STORED DATA >>
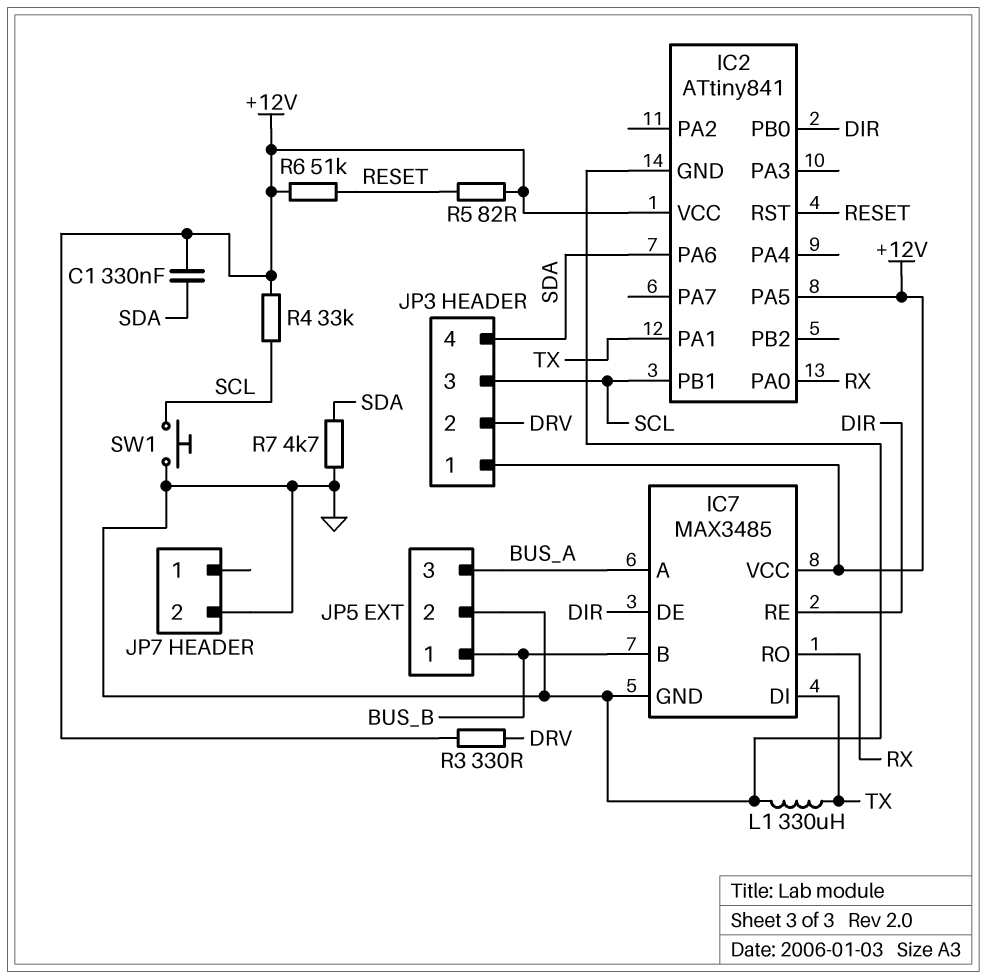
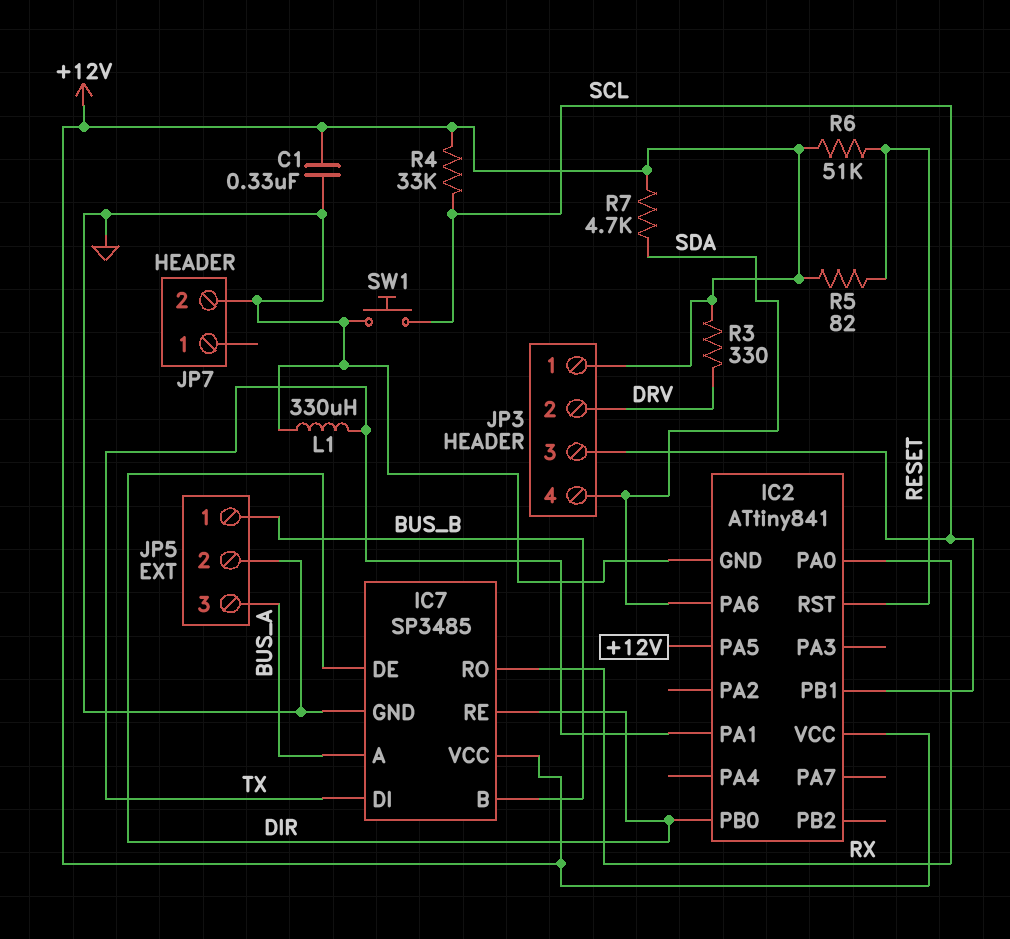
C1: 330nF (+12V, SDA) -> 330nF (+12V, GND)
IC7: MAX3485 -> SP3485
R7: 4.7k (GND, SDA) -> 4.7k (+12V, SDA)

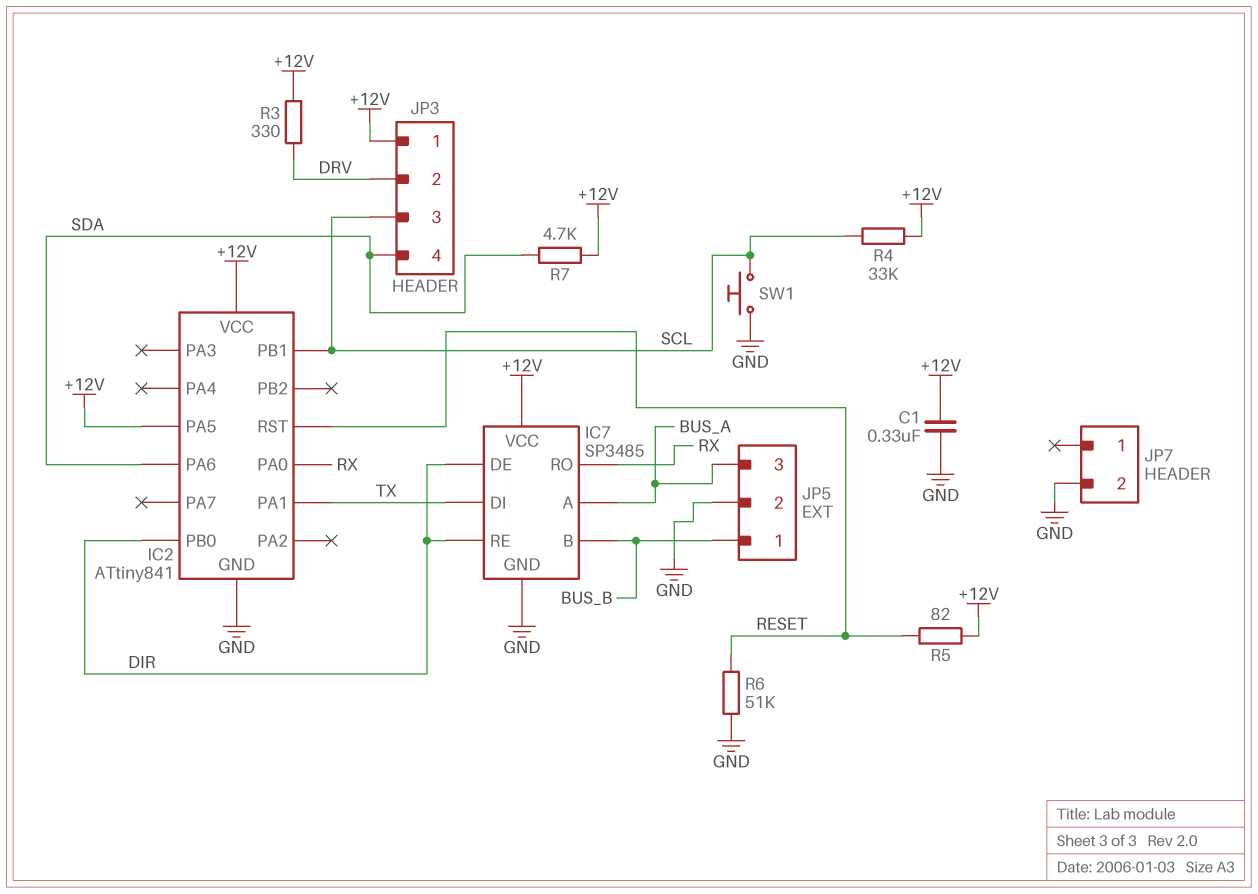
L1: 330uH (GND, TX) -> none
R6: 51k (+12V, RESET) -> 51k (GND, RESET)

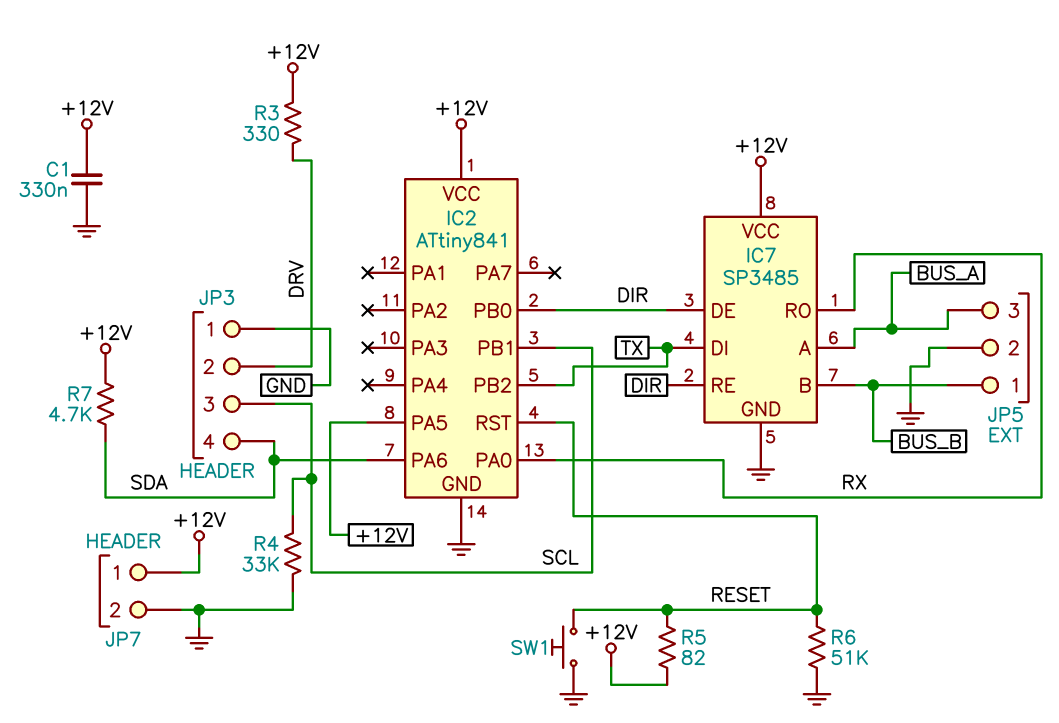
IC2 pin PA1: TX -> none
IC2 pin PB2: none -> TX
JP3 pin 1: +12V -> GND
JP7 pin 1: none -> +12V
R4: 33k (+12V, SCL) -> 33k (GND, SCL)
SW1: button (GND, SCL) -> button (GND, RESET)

TASK REQUIREMENTS >> Pull every line containing "RESET" out of the data above.

OUTPUT OF THE EXERCISE >>
R6: 51k (+12V, RESET) -> 51k (GND, RESET)
SW1: button (GND, SCL) -> button (GND, RESET)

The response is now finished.